_EXERCISE INSTRUCTIONS:_ Transcribe every line of the rows below, keeping each character and line break unchanged.

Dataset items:
····················

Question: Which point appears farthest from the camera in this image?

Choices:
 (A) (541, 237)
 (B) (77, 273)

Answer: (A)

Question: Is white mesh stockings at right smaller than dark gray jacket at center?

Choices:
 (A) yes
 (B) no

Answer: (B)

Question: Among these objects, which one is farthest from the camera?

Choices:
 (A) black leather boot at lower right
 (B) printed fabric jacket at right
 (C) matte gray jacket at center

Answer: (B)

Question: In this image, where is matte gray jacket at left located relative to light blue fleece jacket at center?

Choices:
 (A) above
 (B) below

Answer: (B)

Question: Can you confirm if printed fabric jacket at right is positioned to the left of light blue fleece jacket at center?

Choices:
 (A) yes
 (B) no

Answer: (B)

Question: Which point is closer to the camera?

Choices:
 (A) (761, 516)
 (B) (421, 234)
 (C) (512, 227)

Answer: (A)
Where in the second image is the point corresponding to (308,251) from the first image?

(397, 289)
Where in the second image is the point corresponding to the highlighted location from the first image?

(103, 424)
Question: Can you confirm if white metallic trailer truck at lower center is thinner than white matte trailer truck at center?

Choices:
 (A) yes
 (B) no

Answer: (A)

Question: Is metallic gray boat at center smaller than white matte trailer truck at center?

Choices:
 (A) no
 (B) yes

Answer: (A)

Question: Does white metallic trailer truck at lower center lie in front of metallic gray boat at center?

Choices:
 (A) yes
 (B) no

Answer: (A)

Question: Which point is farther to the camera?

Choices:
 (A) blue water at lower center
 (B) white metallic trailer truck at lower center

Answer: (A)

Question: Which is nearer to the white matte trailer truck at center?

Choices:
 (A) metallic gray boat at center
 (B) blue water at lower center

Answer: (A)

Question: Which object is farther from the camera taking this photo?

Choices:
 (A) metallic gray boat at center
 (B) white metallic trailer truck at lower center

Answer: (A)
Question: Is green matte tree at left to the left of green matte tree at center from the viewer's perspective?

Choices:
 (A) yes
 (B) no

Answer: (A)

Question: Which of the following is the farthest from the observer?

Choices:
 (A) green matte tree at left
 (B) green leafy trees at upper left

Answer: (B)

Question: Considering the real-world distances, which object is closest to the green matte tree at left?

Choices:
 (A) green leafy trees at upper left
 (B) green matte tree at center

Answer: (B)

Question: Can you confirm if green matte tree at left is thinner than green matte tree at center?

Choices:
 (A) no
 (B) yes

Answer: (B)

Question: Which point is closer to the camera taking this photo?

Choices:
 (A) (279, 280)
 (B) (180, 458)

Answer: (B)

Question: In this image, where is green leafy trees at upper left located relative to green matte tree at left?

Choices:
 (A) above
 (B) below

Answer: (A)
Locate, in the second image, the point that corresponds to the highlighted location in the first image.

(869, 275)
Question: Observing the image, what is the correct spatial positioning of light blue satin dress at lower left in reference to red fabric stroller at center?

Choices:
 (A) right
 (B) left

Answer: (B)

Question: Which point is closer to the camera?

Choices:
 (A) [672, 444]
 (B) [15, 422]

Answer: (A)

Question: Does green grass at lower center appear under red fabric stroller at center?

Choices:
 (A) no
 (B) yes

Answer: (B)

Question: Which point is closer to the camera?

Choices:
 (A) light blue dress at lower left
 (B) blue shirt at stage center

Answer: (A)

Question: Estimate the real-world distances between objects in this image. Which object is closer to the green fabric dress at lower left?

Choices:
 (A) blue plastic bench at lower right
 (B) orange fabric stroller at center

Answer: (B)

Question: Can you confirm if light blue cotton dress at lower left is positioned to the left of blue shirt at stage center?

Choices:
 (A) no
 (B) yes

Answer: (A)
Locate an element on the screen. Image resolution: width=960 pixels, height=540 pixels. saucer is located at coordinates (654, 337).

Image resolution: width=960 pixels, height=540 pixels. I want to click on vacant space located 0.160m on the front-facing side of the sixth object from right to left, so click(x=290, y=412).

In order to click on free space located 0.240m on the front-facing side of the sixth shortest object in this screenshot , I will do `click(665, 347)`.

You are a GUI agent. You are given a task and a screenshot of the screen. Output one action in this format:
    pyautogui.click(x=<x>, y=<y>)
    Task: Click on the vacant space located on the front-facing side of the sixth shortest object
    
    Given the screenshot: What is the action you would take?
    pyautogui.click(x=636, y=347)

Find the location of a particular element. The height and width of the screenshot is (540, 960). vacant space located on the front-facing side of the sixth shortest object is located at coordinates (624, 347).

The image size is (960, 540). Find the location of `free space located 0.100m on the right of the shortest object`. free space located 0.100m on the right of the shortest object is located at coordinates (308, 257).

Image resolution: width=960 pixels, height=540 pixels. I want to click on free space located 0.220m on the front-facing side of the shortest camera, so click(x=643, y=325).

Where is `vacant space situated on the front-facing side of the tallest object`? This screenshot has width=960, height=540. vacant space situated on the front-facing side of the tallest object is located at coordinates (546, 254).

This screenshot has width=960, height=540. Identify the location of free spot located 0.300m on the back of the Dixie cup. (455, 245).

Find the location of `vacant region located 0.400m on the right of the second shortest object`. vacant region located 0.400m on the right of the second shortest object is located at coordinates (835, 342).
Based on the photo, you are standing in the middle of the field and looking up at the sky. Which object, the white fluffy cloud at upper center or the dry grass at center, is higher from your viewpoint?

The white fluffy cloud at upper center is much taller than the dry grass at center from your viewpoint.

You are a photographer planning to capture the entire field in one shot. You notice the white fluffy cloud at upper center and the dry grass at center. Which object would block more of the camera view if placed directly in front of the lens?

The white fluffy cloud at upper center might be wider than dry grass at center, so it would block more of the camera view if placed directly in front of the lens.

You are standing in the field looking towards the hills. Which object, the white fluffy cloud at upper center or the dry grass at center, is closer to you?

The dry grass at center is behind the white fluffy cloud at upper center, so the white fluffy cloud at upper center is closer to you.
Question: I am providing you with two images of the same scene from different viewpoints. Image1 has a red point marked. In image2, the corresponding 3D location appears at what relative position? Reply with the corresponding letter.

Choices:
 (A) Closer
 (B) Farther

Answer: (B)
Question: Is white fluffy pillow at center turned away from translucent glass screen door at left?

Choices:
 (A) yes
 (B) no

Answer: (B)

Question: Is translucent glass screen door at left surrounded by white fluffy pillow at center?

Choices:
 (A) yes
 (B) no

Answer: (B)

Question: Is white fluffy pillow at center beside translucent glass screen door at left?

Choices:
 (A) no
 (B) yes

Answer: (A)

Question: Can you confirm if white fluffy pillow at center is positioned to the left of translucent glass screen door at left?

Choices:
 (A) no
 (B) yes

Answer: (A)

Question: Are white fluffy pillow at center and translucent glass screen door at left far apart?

····················

_FINAL RESULT:_
Question: Which point appears farthest from the camera in this image?

Choices:
 (A) (541, 237)
 (B) (77, 273)

Answer: (A)

Question: Is white mesh stockings at right smaller than dark gray jacket at center?

Choices:
 (A) yes
 (B) no

Answer: (B)

Question: Among these objects, which one is farthest from the camera?

Choices:
 (A) black leather boot at lower right
 (B) printed fabric jacket at right
 (C) matte gray jacket at center

Answer: (B)

Question: In this image, where is matte gray jacket at left located relative to light blue fleece jacket at center?

Choices:
 (A) above
 (B) below

Answer: (B)

Question: Can you confirm if printed fabric jacket at right is positioned to the left of light blue fleece jacket at center?

Choices:
 (A) yes
 (B) no

Answer: (B)

Question: Which point is closer to the camera?

Choices:
 (A) (761, 516)
 (B) (421, 234)
 (C) (512, 227)

Answer: (A)
Where in the second image is the point corresponding to (308,251) from the first image?

(397, 289)
Where in the second image is the point corresponding to the highlighted location from the first image?

(103, 424)
Question: Can you confirm if white metallic trailer truck at lower center is thinner than white matte trailer truck at center?

Choices:
 (A) yes
 (B) no

Answer: (A)

Question: Is metallic gray boat at center smaller than white matte trailer truck at center?

Choices:
 (A) no
 (B) yes

Answer: (A)

Question: Does white metallic trailer truck at lower center lie in front of metallic gray boat at center?

Choices:
 (A) yes
 (B) no

Answer: (A)

Question: Which point is farther to the camera?

Choices:
 (A) blue water at lower center
 (B) white metallic trailer truck at lower center

Answer: (A)

Question: Which is nearer to the white matte trailer truck at center?

Choices:
 (A) metallic gray boat at center
 (B) blue water at lower center

Answer: (A)

Question: Which object is farther from the camera taking this photo?

Choices:
 (A) metallic gray boat at center
 (B) white metallic trailer truck at lower center

Answer: (A)
Question: Is green matte tree at left to the left of green matte tree at center from the viewer's perspective?

Choices:
 (A) yes
 (B) no

Answer: (A)

Question: Which of the following is the farthest from the observer?

Choices:
 (A) green matte tree at left
 (B) green leafy trees at upper left

Answer: (B)

Question: Considering the real-world distances, which object is closest to the green matte tree at left?

Choices:
 (A) green leafy trees at upper left
 (B) green matte tree at center

Answer: (B)

Question: Can you confirm if green matte tree at left is thinner than green matte tree at center?

Choices:
 (A) no
 (B) yes

Answer: (B)

Question: Which point is closer to the camera taking this photo?

Choices:
 (A) (279, 280)
 (B) (180, 458)

Answer: (B)

Question: In this image, where is green leafy trees at upper left located relative to green matte tree at left?

Choices:
 (A) above
 (B) below

Answer: (A)
Locate, in the second image, the point that corresponds to the highlighted location in the first image.

(869, 275)
Question: Observing the image, what is the correct spatial positioning of light blue satin dress at lower left in reference to red fabric stroller at center?

Choices:
 (A) right
 (B) left

Answer: (B)

Question: Which point is closer to the camera?

Choices:
 (A) [672, 444]
 (B) [15, 422]

Answer: (A)

Question: Does green grass at lower center appear under red fabric stroller at center?

Choices:
 (A) no
 (B) yes

Answer: (B)

Question: Which point is closer to the camera?

Choices:
 (A) light blue dress at lower left
 (B) blue shirt at stage center

Answer: (A)

Question: Estimate the real-world distances between objects in this image. Which object is closer to the green fabric dress at lower left?

Choices:
 (A) blue plastic bench at lower right
 (B) orange fabric stroller at center

Answer: (B)

Question: Can you confirm if light blue cotton dress at lower left is positioned to the left of blue shirt at stage center?

Choices:
 (A) no
 (B) yes

Answer: (A)
Locate an element on the screen. Image resolution: width=960 pixels, height=540 pixels. saucer is located at coordinates (654, 337).

Image resolution: width=960 pixels, height=540 pixels. I want to click on vacant space located 0.160m on the front-facing side of the sixth object from right to left, so click(x=290, y=412).

In order to click on free space located 0.240m on the front-facing side of the sixth shortest object in this screenshot , I will do `click(665, 347)`.

You are a GUI agent. You are given a task and a screenshot of the screen. Output one action in this format:
    pyautogui.click(x=<x>, y=<y>)
    Task: Click on the vacant space located on the front-facing side of the sixth shortest object
    
    Given the screenshot: What is the action you would take?
    pyautogui.click(x=636, y=347)

Find the location of a particular element. The height and width of the screenshot is (540, 960). vacant space located on the front-facing side of the sixth shortest object is located at coordinates (624, 347).

The image size is (960, 540). Find the location of `free space located 0.100m on the right of the shortest object`. free space located 0.100m on the right of the shortest object is located at coordinates (308, 257).

Image resolution: width=960 pixels, height=540 pixels. I want to click on free space located 0.220m on the front-facing side of the shortest camera, so click(x=643, y=325).

Where is `vacant space situated on the front-facing side of the tallest object`? This screenshot has width=960, height=540. vacant space situated on the front-facing side of the tallest object is located at coordinates (546, 254).

This screenshot has width=960, height=540. Identify the location of free spot located 0.300m on the back of the Dixie cup. (455, 245).

Find the location of `vacant region located 0.400m on the right of the second shortest object`. vacant region located 0.400m on the right of the second shortest object is located at coordinates (835, 342).
Based on the photo, you are standing in the middle of the field and looking up at the sky. Which object, the white fluffy cloud at upper center or the dry grass at center, is higher from your viewpoint?

The white fluffy cloud at upper center is much taller than the dry grass at center from your viewpoint.

You are a photographer planning to capture the entire field in one shot. You notice the white fluffy cloud at upper center and the dry grass at center. Which object would block more of the camera view if placed directly in front of the lens?

The white fluffy cloud at upper center might be wider than dry grass at center, so it would block more of the camera view if placed directly in front of the lens.

You are standing in the field looking towards the hills. Which object, the white fluffy cloud at upper center or the dry grass at center, is closer to you?

The dry grass at center is behind the white fluffy cloud at upper center, so the white fluffy cloud at upper center is closer to you.
Question: I am providing you with two images of the same scene from different viewpoints. Image1 has a red point marked. In image2, the corresponding 3D location appears at what relative position? Reply with the corresponding letter.

Choices:
 (A) Closer
 (B) Farther

Answer: (B)
Question: Is white fluffy pillow at center turned away from translucent glass screen door at left?

Choices:
 (A) yes
 (B) no

Answer: (B)

Question: Is translucent glass screen door at left surrounded by white fluffy pillow at center?

Choices:
 (A) yes
 (B) no

Answer: (B)

Question: Is white fluffy pillow at center beside translucent glass screen door at left?

Choices:
 (A) no
 (B) yes

Answer: (A)

Question: Can you confirm if white fluffy pillow at center is positioned to the left of translucent glass screen door at left?

Choices:
 (A) no
 (B) yes

Answer: (A)

Question: Are white fluffy pillow at center and translucent glass screen door at left far apart?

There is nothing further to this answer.